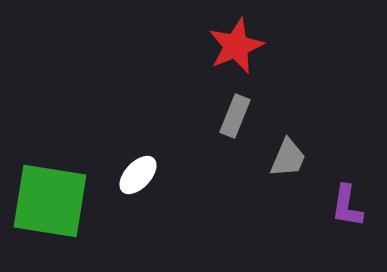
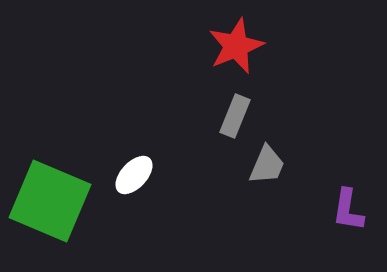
gray trapezoid: moved 21 px left, 7 px down
white ellipse: moved 4 px left
green square: rotated 14 degrees clockwise
purple L-shape: moved 1 px right, 4 px down
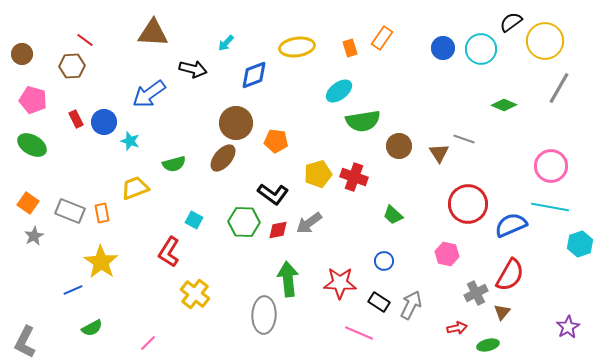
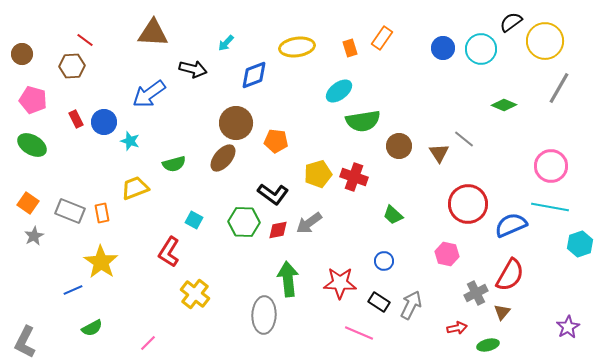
gray line at (464, 139): rotated 20 degrees clockwise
___
Output the material above exactly, without pictures.

▶ _Result of this task_:
gray trapezoid: moved 21 px left, 7 px down
white ellipse: moved 4 px left
green square: rotated 14 degrees clockwise
purple L-shape: moved 1 px right, 4 px down
gray line at (464, 139): rotated 20 degrees clockwise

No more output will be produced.